Task to carry out: Scan the records for the word "none". Return each line where it is found.

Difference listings
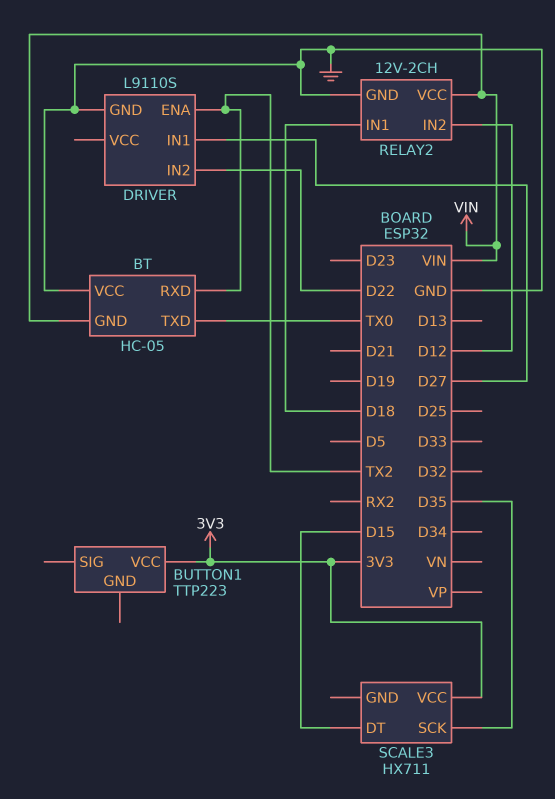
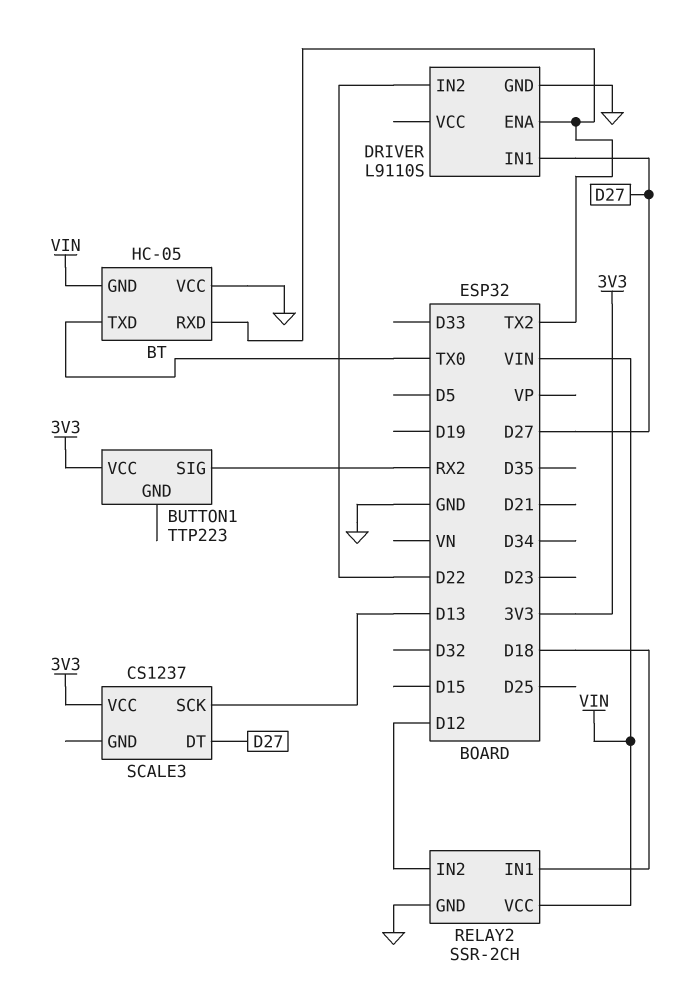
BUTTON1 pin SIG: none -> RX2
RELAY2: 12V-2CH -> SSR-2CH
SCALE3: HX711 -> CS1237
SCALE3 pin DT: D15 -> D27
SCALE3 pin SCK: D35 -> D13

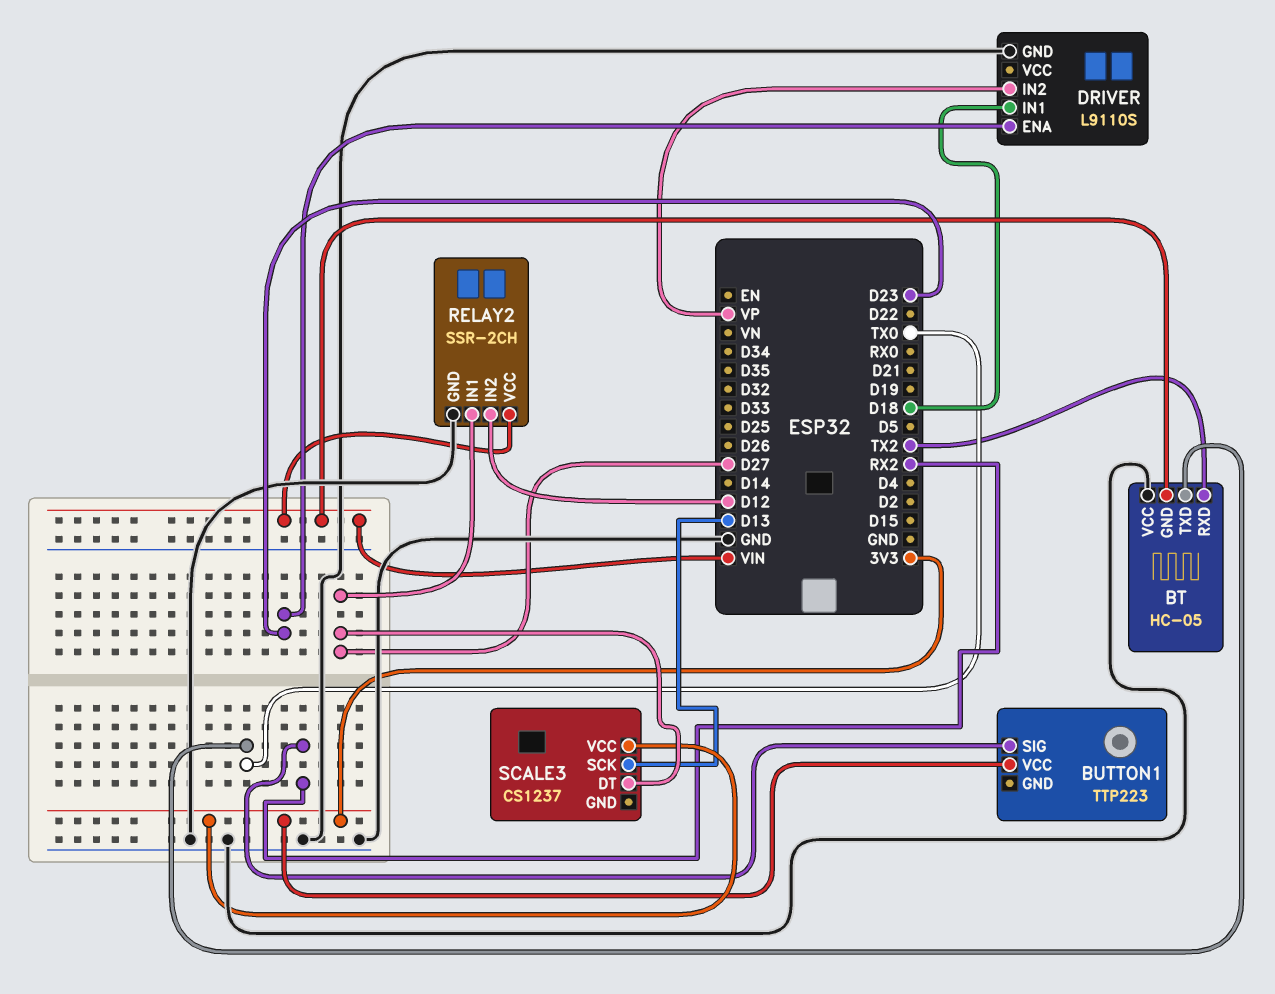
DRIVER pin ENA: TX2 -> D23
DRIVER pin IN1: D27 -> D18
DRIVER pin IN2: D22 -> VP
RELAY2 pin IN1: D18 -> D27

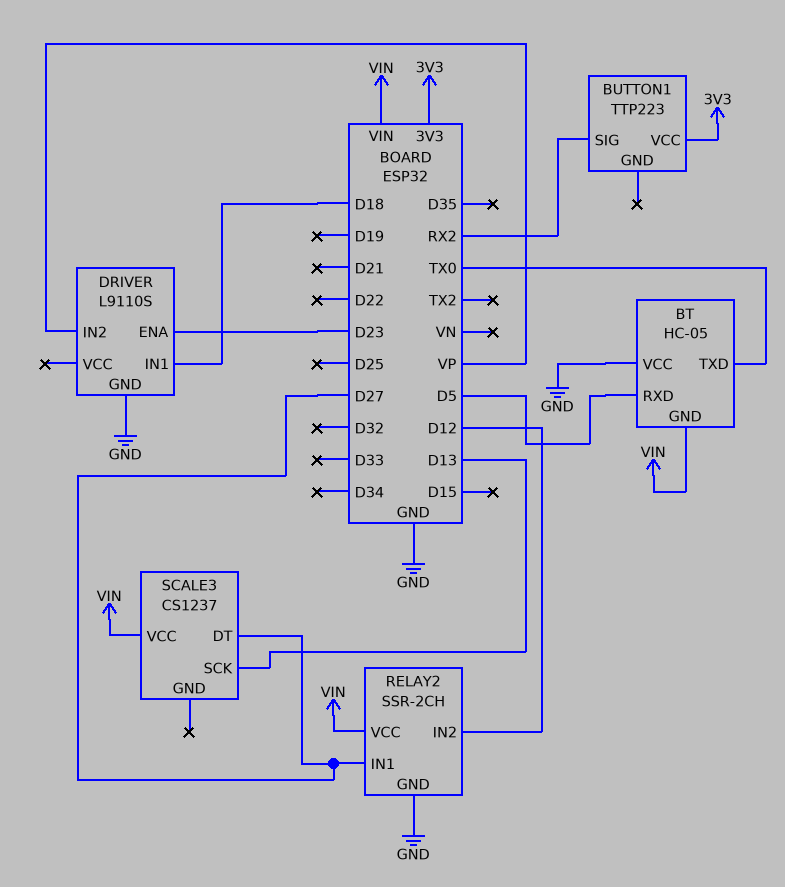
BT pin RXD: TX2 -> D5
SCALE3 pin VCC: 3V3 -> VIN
==
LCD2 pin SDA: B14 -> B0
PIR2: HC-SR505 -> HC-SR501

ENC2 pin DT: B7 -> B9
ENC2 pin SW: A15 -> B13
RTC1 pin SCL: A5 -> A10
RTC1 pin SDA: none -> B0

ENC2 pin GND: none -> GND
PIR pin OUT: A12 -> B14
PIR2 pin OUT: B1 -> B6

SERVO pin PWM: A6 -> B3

Exercise response:
BUTTON1 pin SIG: none -> RX2
RTC1 pin SDA: none -> B0
ENC2 pin GND: none -> GND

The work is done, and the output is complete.